DATA TO EXAMINE:
- - -
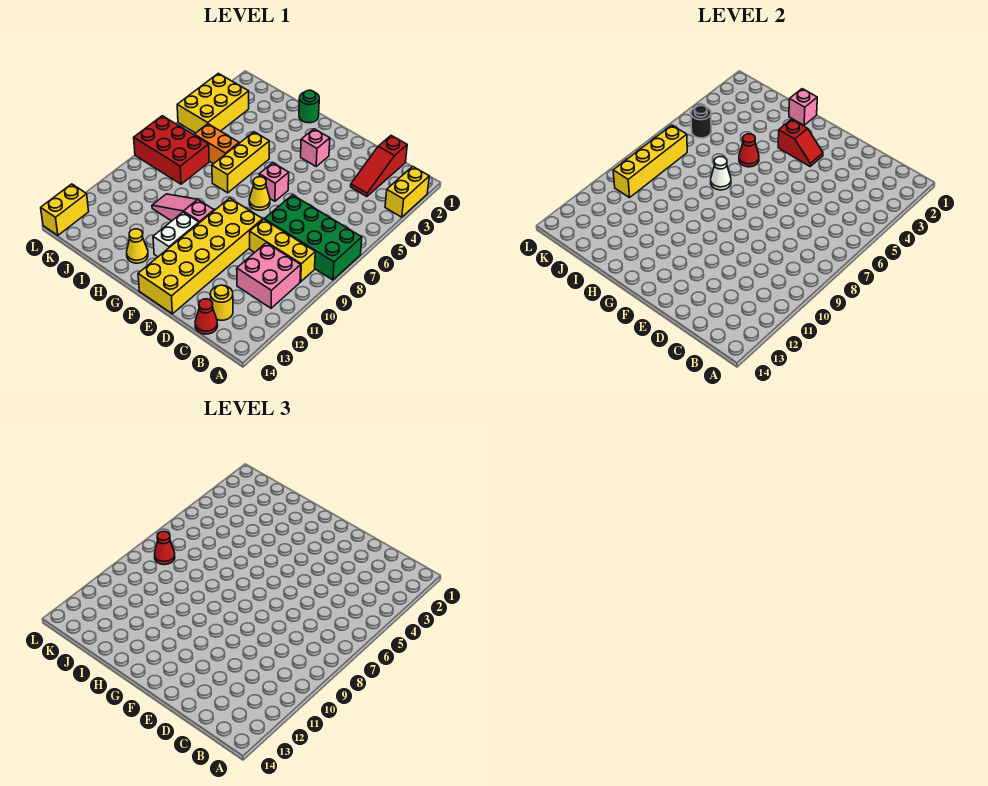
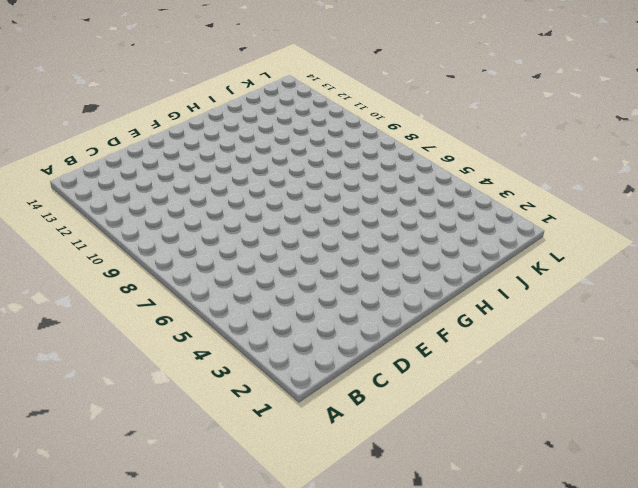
none -> yellow 1x2 brick [385,166,429,217]
none -> green 2x4 brick [264,195,362,280]
none -> yellow 1x3 brick [250,219,315,282]

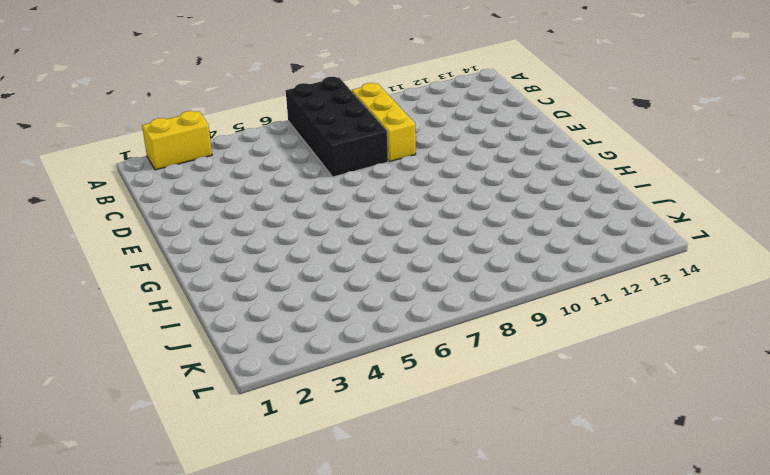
black 2x4 brick [286,77,388,177] -> green 2x4 brick [264,195,362,280]
none -> pink 2x2 brick [237,243,301,308]
none -> red 1x3 slope [351,136,407,197]
none -> yellow 1x1 round brick [210,285,233,320]

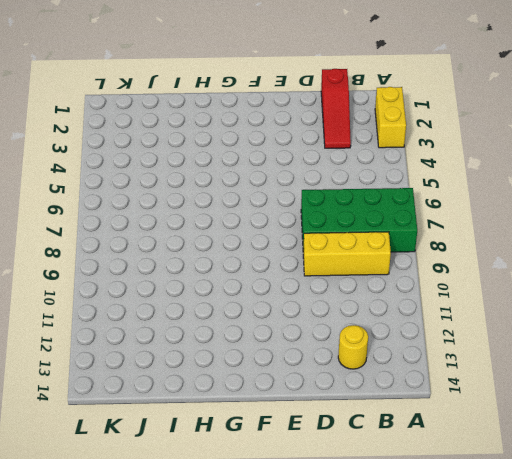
none -> pink 2x2 brick [237,243,301,308]
none -> red 1x1 cone [195,299,218,334]
none -> yellow 2x6 brick [138,198,263,314]

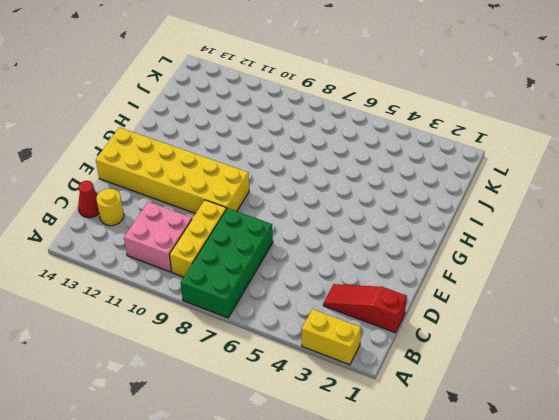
none -> pink 1x1 brick [301,129,330,166]
none -> pink 1x1 brick [259,163,289,201]
none -> yellow 1x1 cone [249,177,270,210]

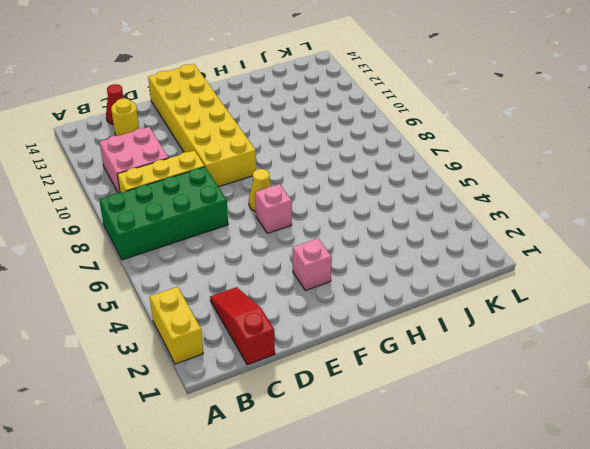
none -> pink 1x3 slope [152,194,214,223]
none -> white 1x2 brick [153,212,199,257]
none -> green 1x1 round brick [299,90,319,123]

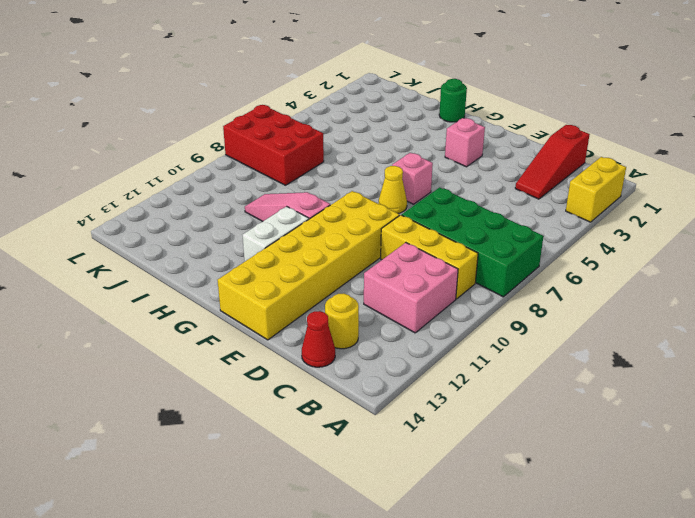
none -> yellow 1x3 brick [212,132,269,193]
none -> yellow 1x1 cone [127,229,148,263]
none -> orange 1x2 brick [194,124,239,164]

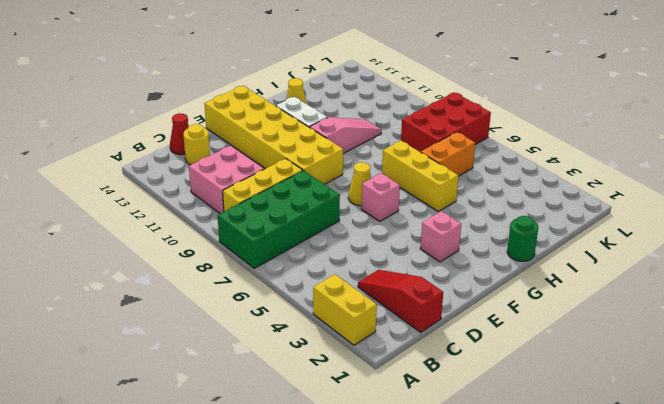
none -> yellow 2x3 brick [177,73,249,133]
none -> yellow 1x2 brick [41,184,89,235]
none -> red 1x2 slope [778,119,823,166]

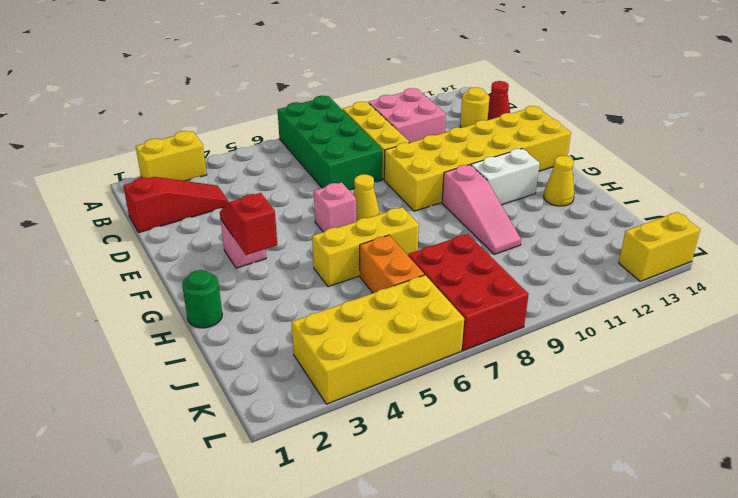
yellow 2x4 brick [292,275,464,404] -> yellow 2x3 brick [177,73,249,133]
none -> pink 1x1 brick [789,89,817,125]
none -> red 1x1 cone [739,134,759,167]
none -> white 1x1 cone [711,157,731,190]

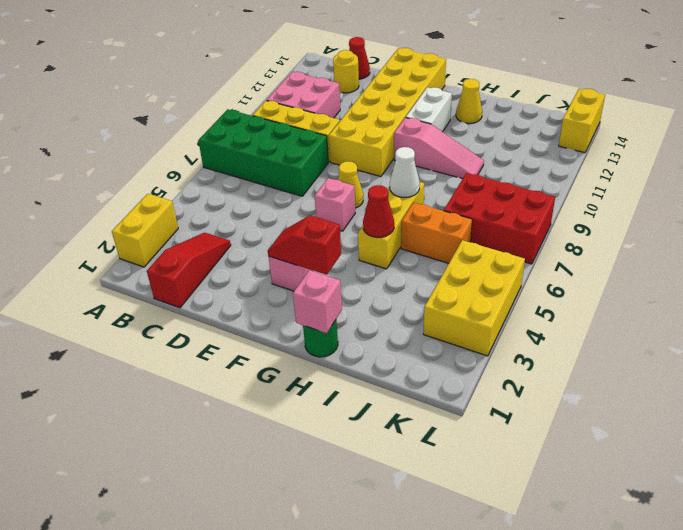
none -> black 1x1 round brick [691,105,711,138]
none -> yellow 1x4 brick [613,125,687,198]
none -> red 1x1 cone [155,531,175,565]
- - -
YOUR TASK: If a line in the material contains the word "pink", copy that line.

TASK RESPONSE:
none -> pink 2x2 brick [237,243,301,308]
none -> pink 2x2 brick [237,243,301,308]
none -> pink 1x1 brick [301,129,330,166]
none -> pink 1x1 brick [259,163,289,201]
none -> pink 1x3 slope [152,194,214,223]
none -> pink 1x1 brick [789,89,817,125]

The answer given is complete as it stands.